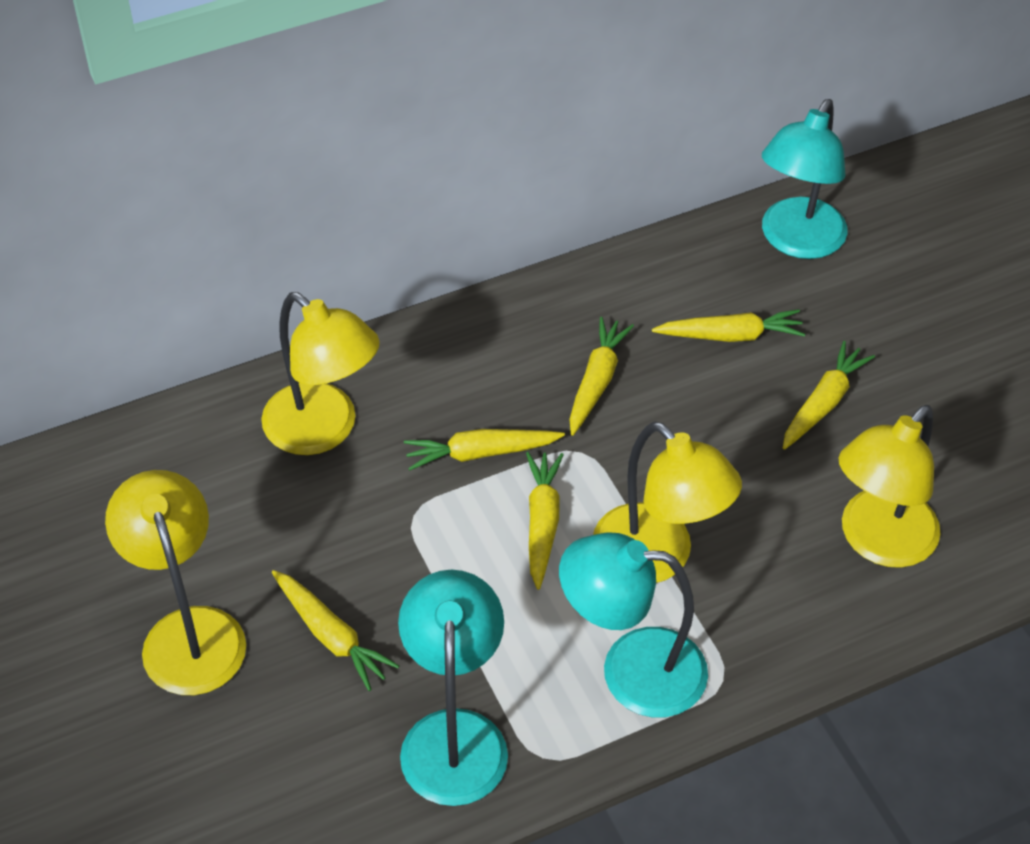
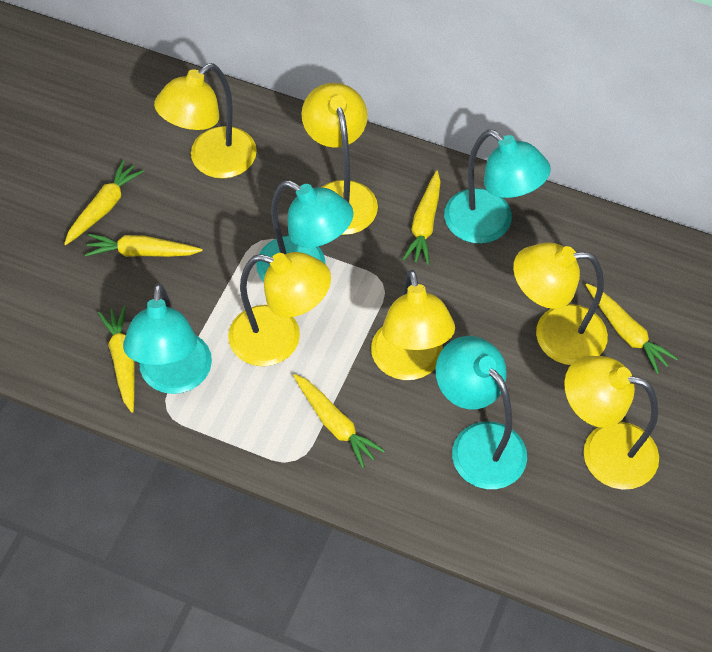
turquoise lamp: 3 -> 4
yellow lamp: 4 -> 6

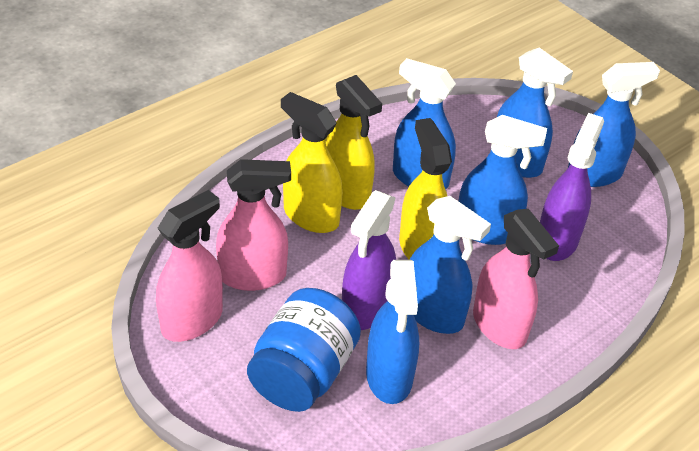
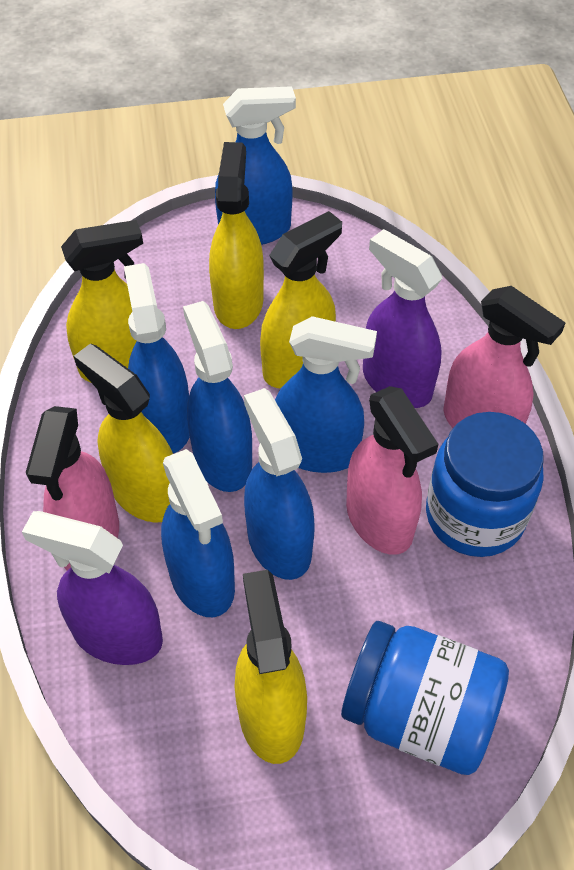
blue jar: 1 -> 2
yellow spray bottle: 3 -> 5

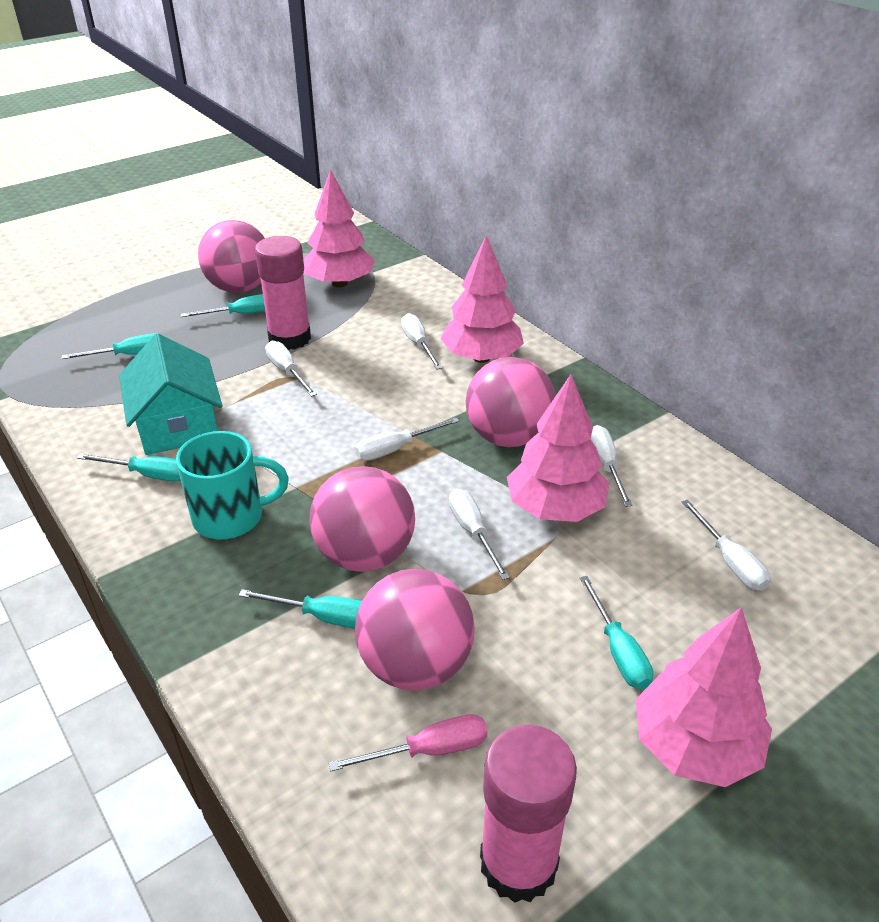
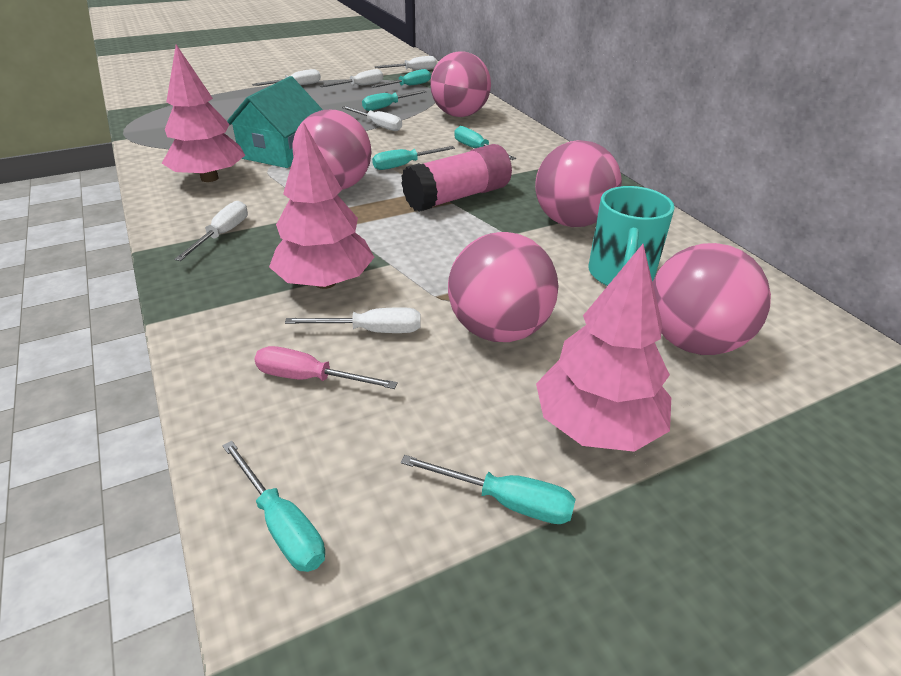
pink ball: 4 -> 5
pink glue stick: 2 -> 1
pink tree: 4 -> 3
turquoise screwdriver: 5 -> 6

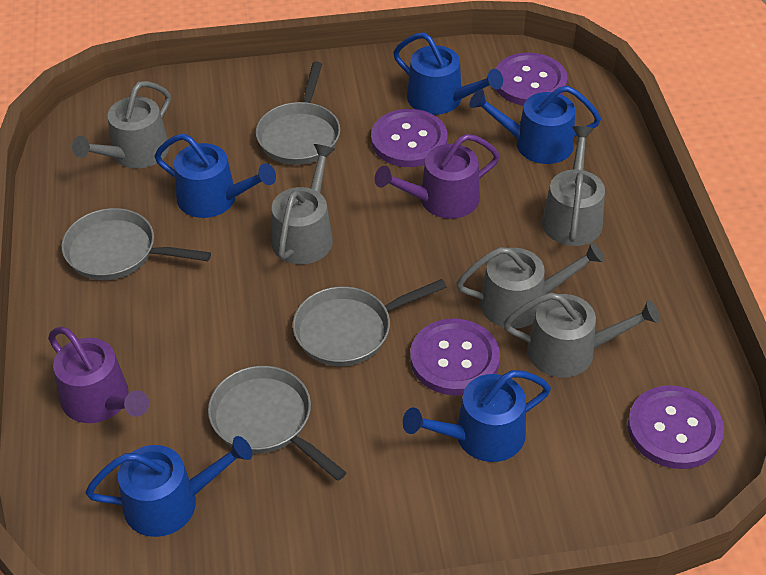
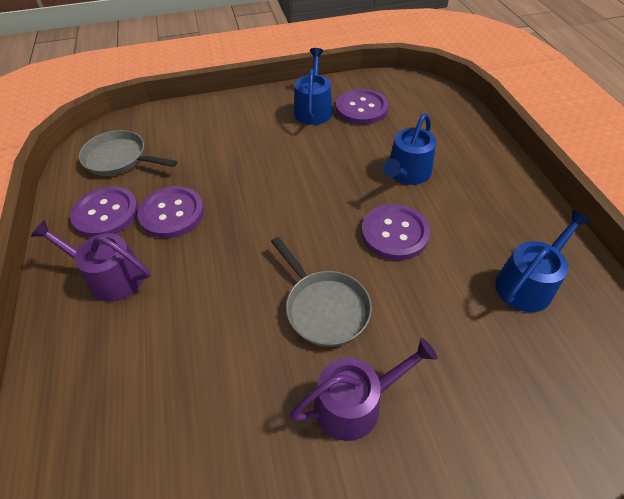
blue watering can: 5 -> 3
grey pan: 4 -> 2
grey watering can: 5 -> 0

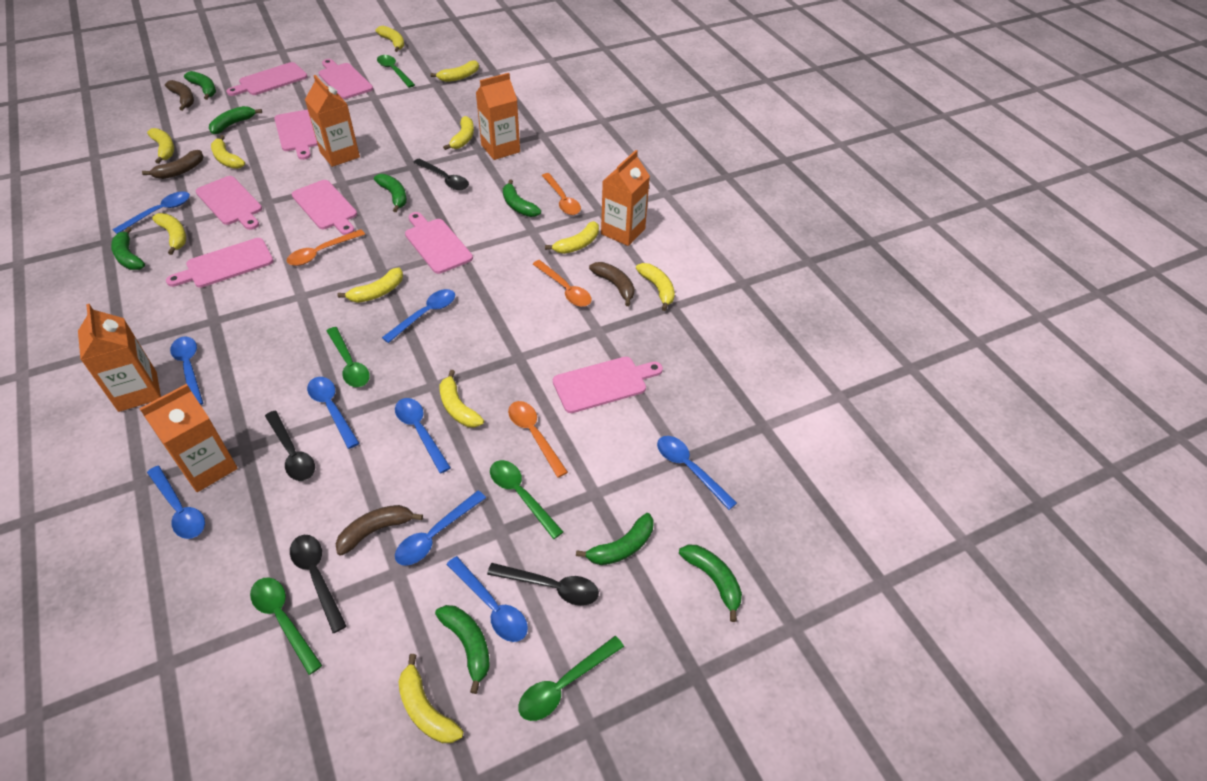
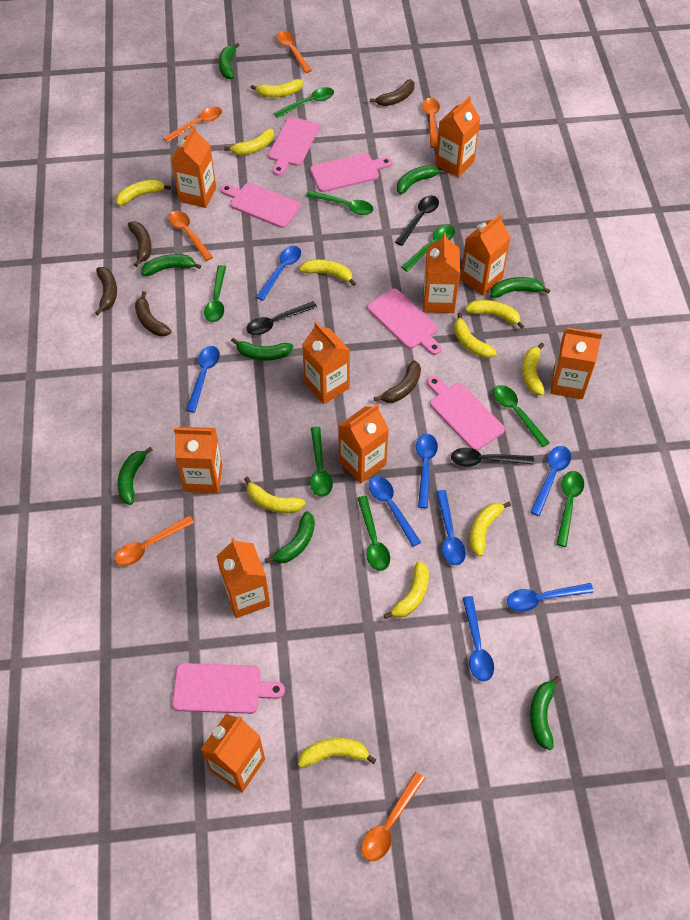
black spoon: 4 -> 3
blue spoon: 9 -> 8
brown banana: 4 -> 5
green spoon: 5 -> 8
orange carton: 5 -> 10
orange spoon: 4 -> 6
pink cutting board: 8 -> 6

----

**YOUR TASK**
Every line in the records above that has "pink" counts once. Give the total and nothing else.

**RESPONSE TO THE TASK**
4